■ **Activity**
Would you please repeat exactly the entries below, starting at the line with "none -> cyan plate D7 level 2" and ending at the line with "cyan plate C7:D7", and nothing outside that range? Leave out the pictures.

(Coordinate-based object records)
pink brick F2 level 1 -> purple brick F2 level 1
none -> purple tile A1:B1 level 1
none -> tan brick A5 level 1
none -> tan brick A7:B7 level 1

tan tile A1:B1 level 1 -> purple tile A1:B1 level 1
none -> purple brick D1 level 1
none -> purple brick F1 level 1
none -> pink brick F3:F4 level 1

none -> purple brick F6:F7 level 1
---
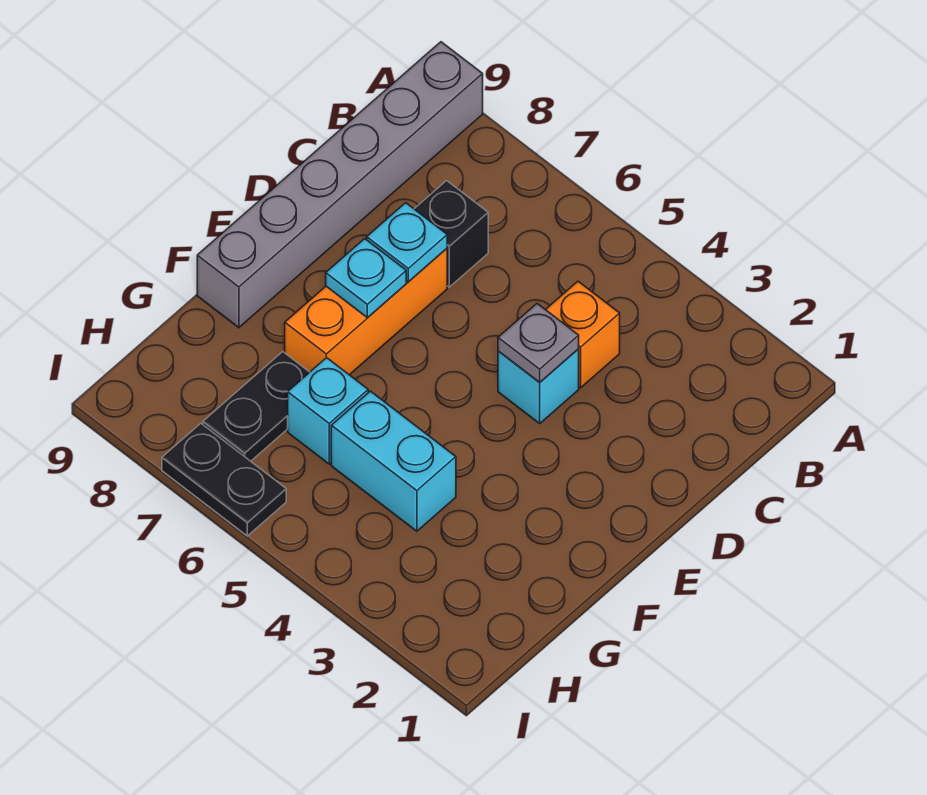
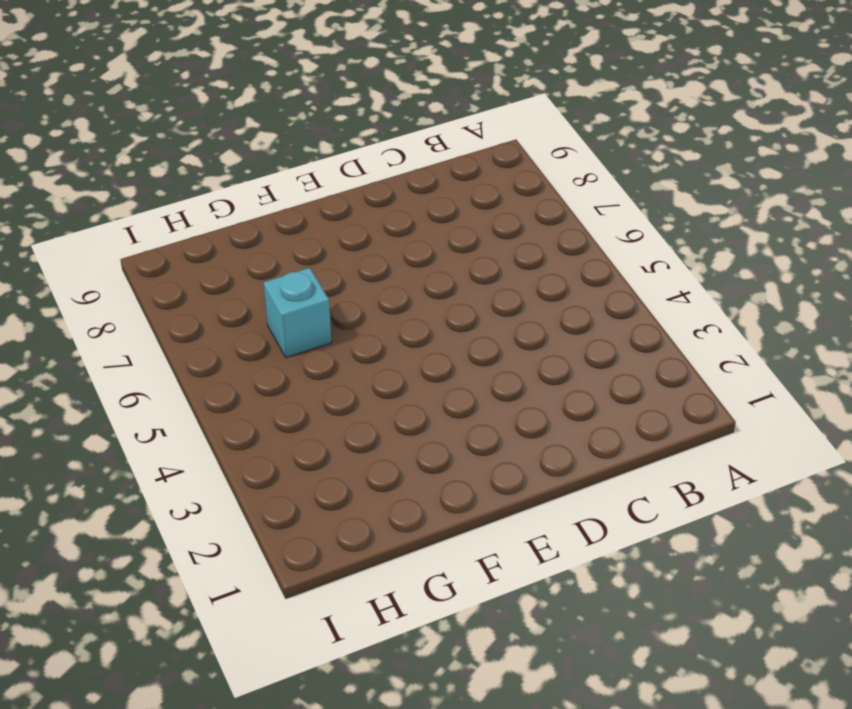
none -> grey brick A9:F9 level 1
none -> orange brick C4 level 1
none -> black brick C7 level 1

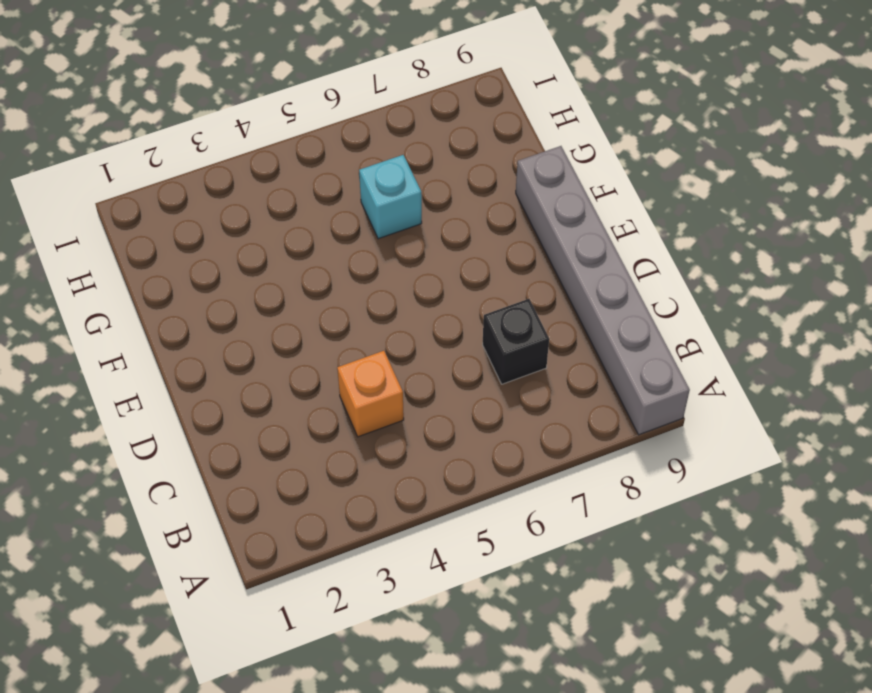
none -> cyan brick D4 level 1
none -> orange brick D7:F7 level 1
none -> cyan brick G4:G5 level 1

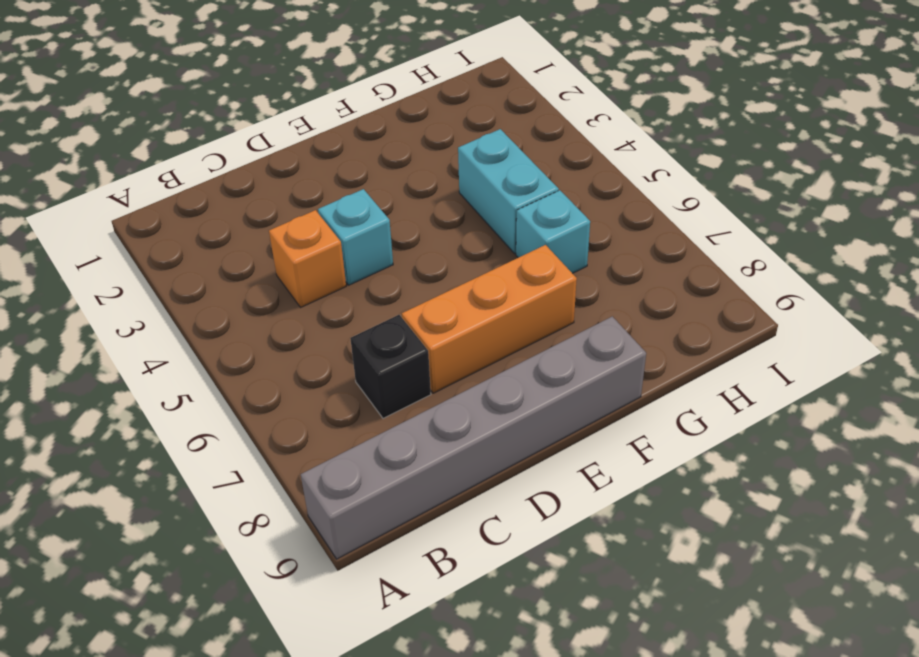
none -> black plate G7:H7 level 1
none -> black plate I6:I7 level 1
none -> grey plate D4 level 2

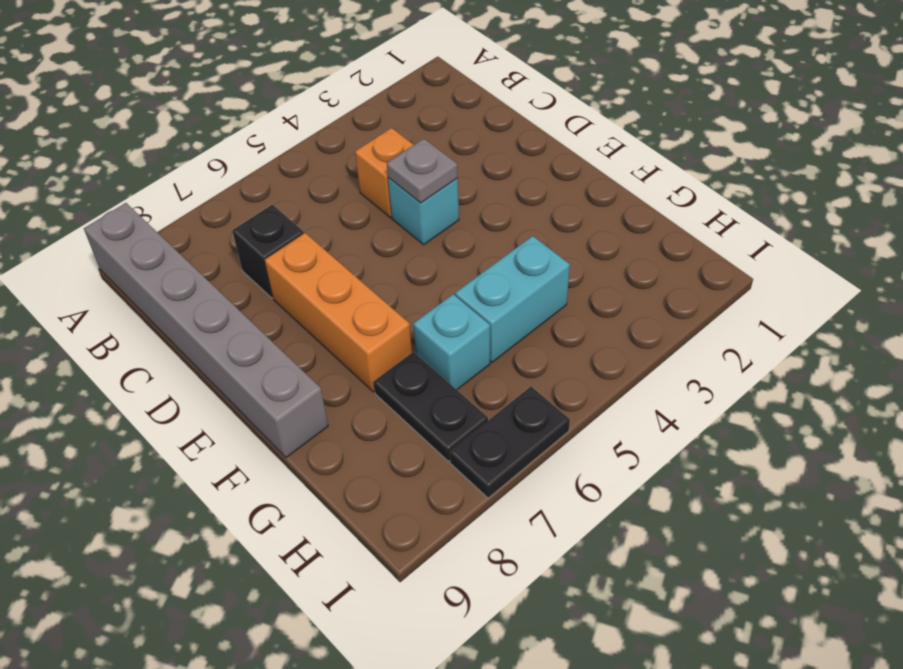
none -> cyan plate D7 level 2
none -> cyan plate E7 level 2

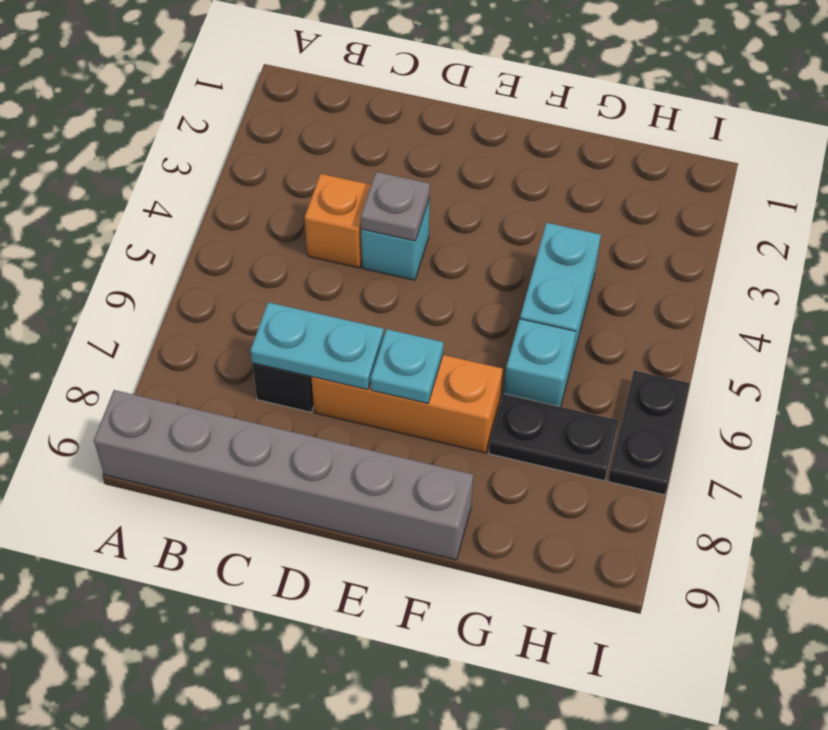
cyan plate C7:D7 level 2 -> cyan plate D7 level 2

■ **Response**
none -> cyan plate D7 level 2
none -> cyan plate E7 level 2

cyan plate C7:D7 level 2 -> cyan plate D7 level 2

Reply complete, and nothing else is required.